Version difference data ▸
--- START ---

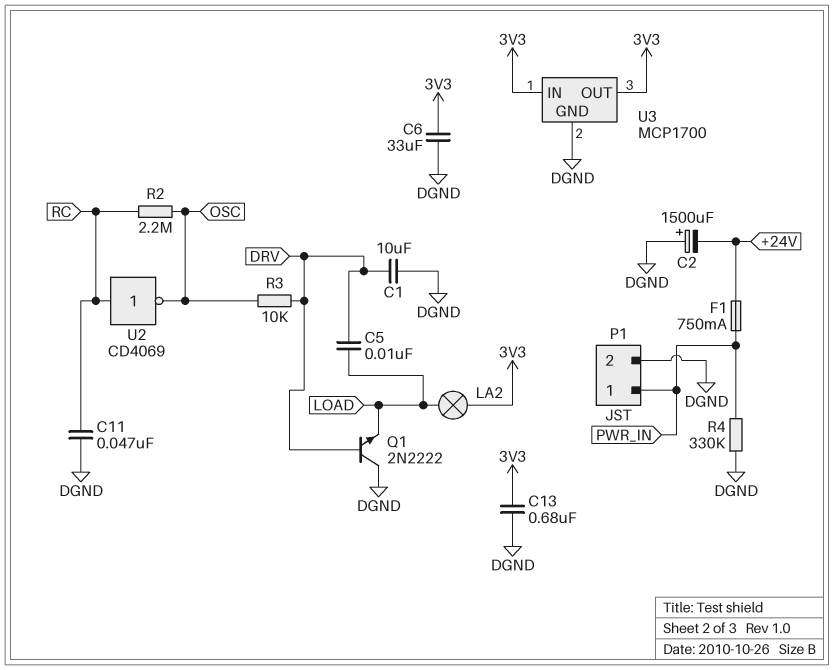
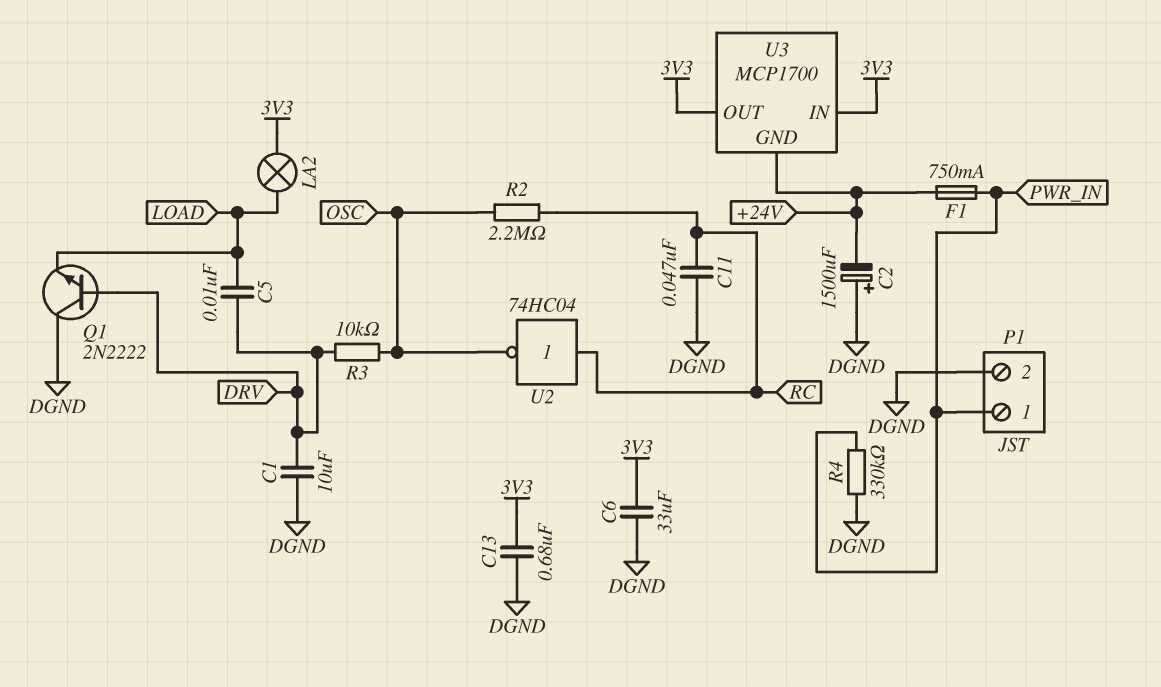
U2: NOT CD4069 (in RC, out OSC) -> NOT 74HC04 (in RC, out OSC)
U3 pin GND: DGND -> +24V

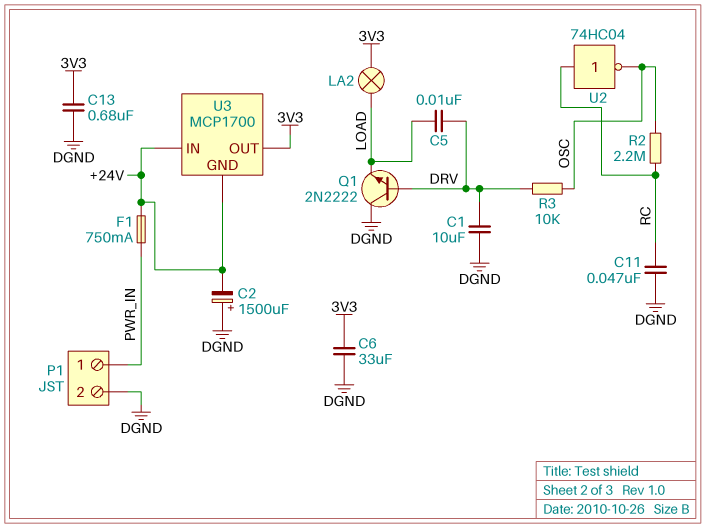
R4: 330k (DGND, PWR_IN) -> none
U3 pin IN: 3V3 -> +24V

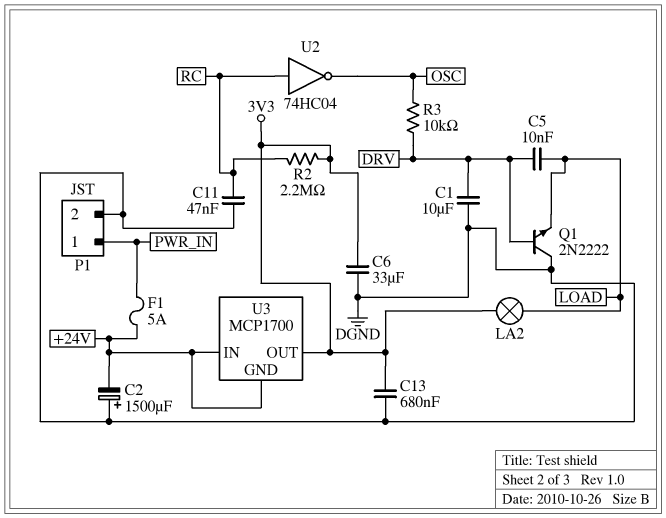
F1: 750mA (+24V, PWR_IN) -> 5A (+24V, PWR_IN)
R2: 2.2M (OSC, RC) -> 2.2M (3V3, RC)

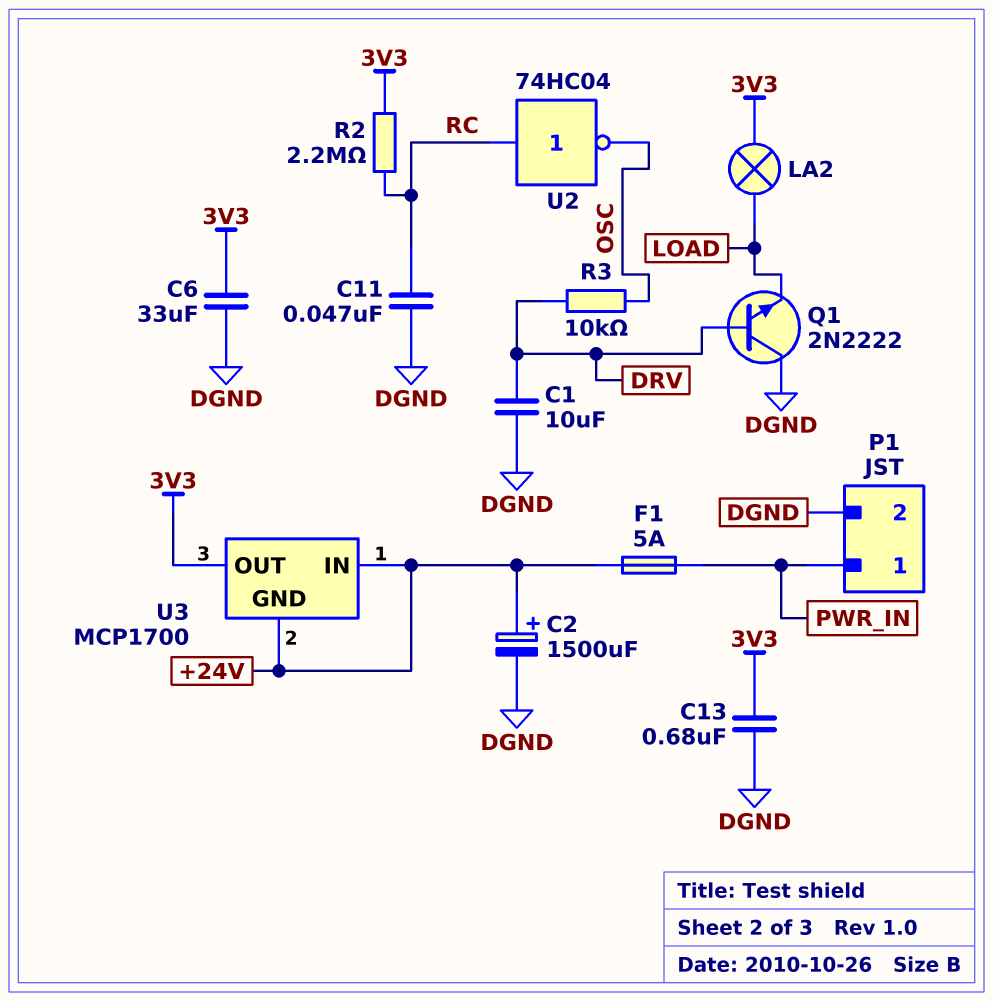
C2: 1500uF (plus DGND, minus +24V) -> 1500uF (plus +24V, minus DGND)
C5: 10nF (DRV, LOAD) -> none

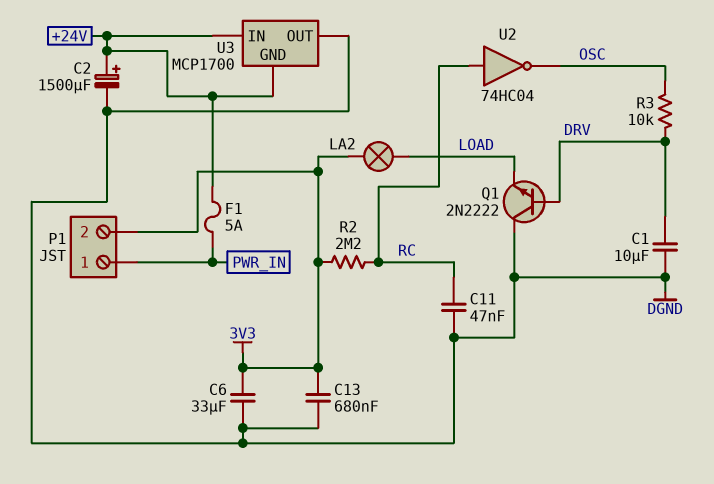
P1 pin 2: DGND -> 3V3
U3 pin OUT: 3V3 -> DGND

--- END ---

Exercise aim ▸
Every line from the one with "C2: 1500uF (plus" through the end of the records above belongs in the answer, copied exactly; no picture does.

Output of the exercise ▸
C2: 1500uF (plus DGND, minus +24V) -> 1500uF (plus +24V, minus DGND)
C5: 10nF (DRV, LOAD) -> none

P1 pin 2: DGND -> 3V3
U3 pin OUT: 3V3 -> DGND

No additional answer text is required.